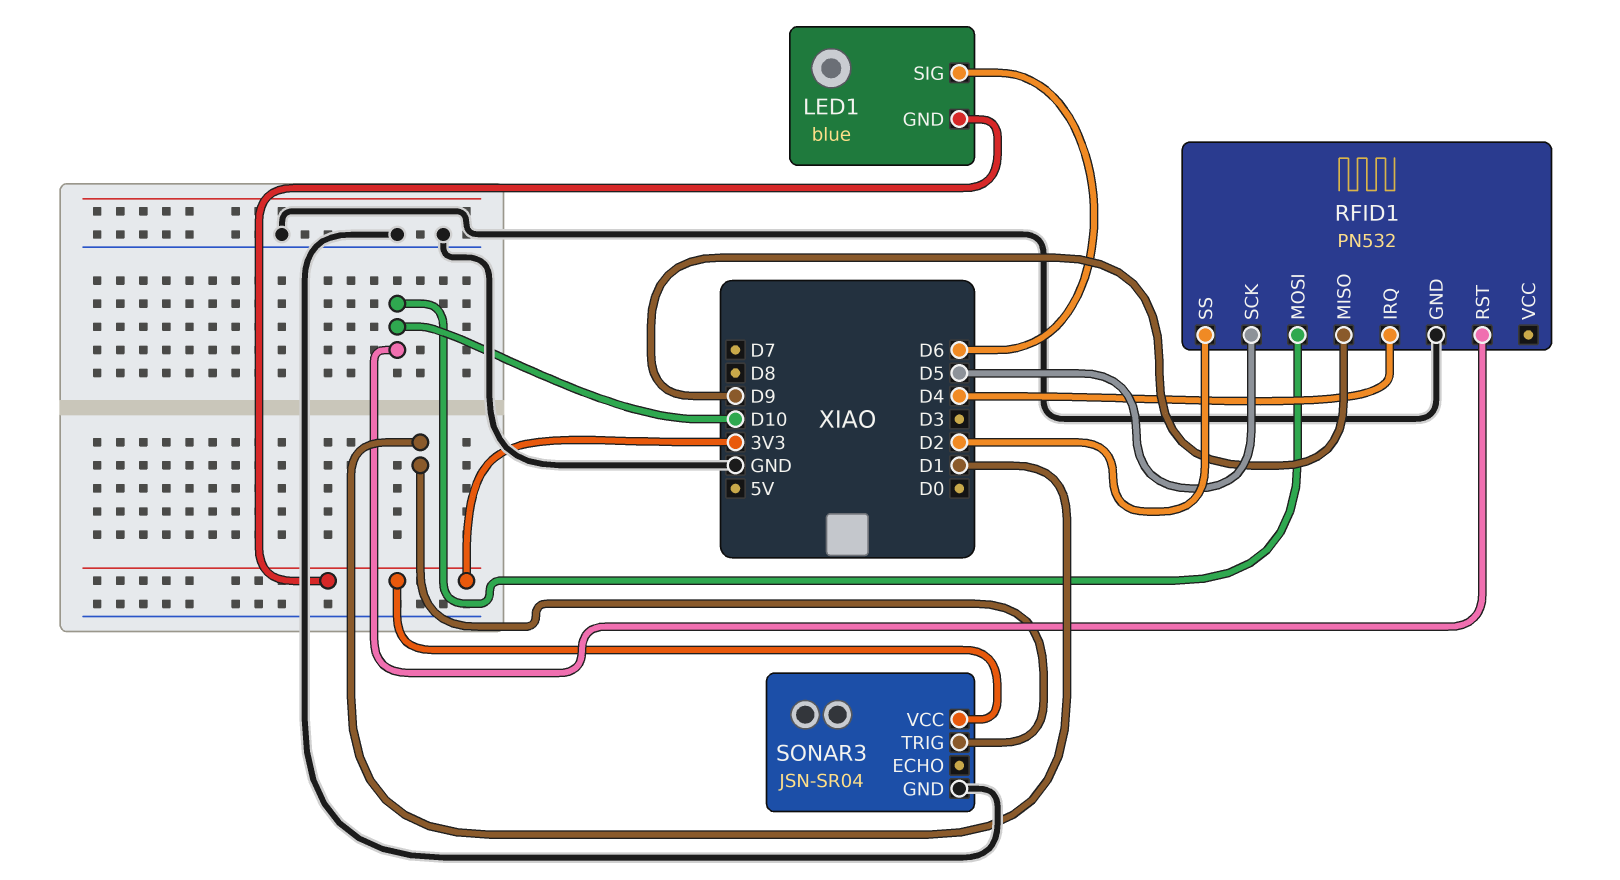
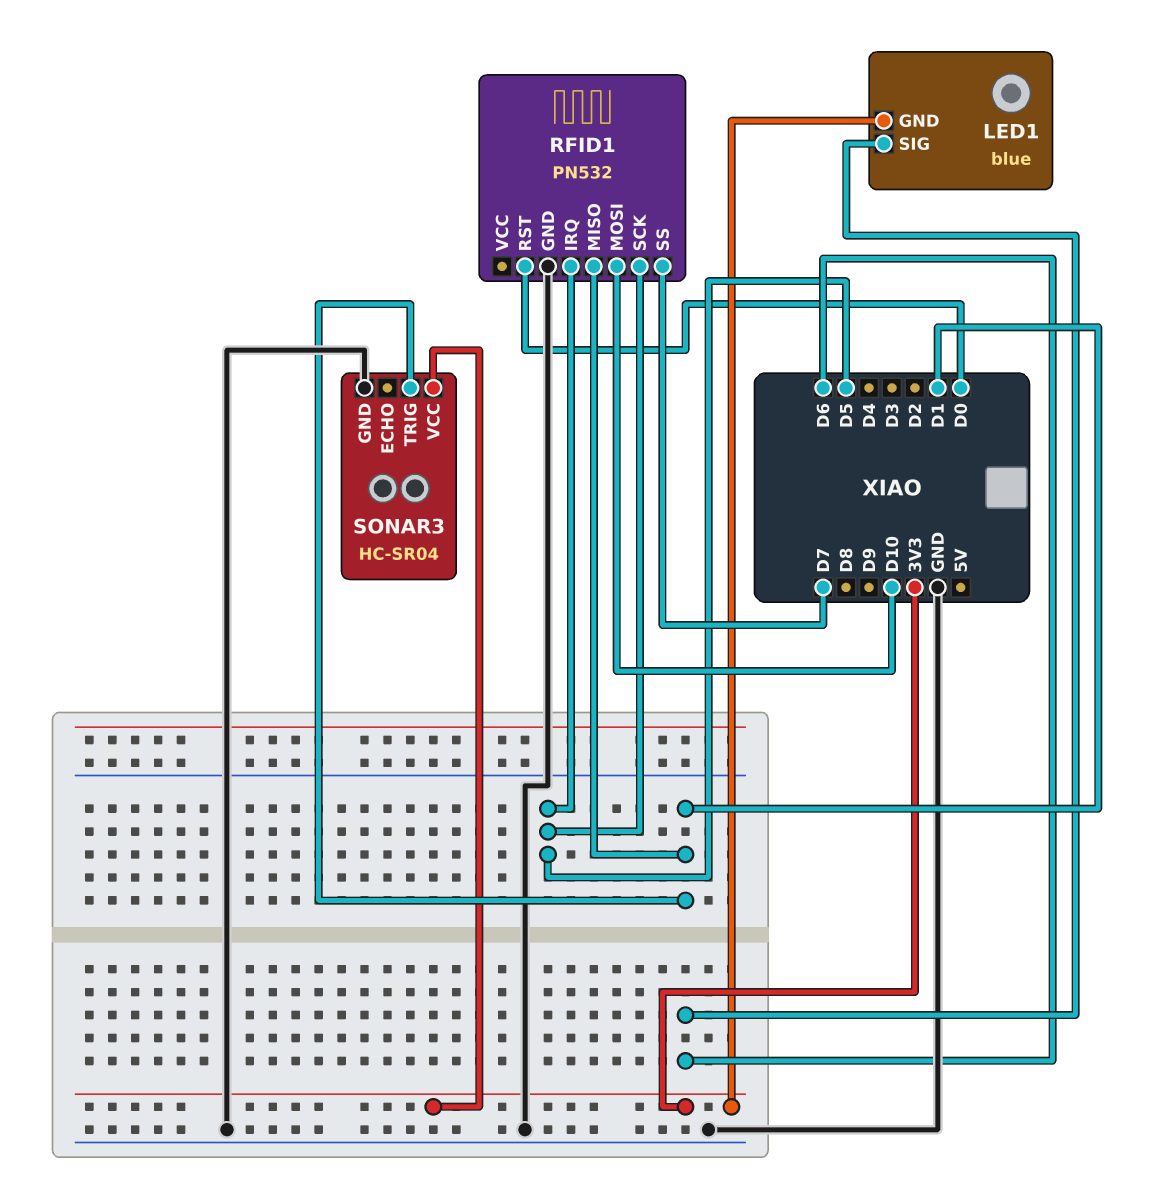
RFID1 pin IRQ: D4 -> D5
RFID1 pin MISO: D9 -> D1
RFID1 pin RST: D10 -> D0
RFID1 pin SS: D2 -> D7
SONAR3: JSN-SR04 -> HC-SR04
- - - -
● **Action item**: Every record, from top to bottom, gets written out exactly; no picture goes into the copy.

● **Answer space**:
RFID1 pin IRQ: D4 -> D5
RFID1 pin MISO: D9 -> D1
RFID1 pin RST: D10 -> D0
RFID1 pin SS: D2 -> D7
SONAR3: JSN-SR04 -> HC-SR04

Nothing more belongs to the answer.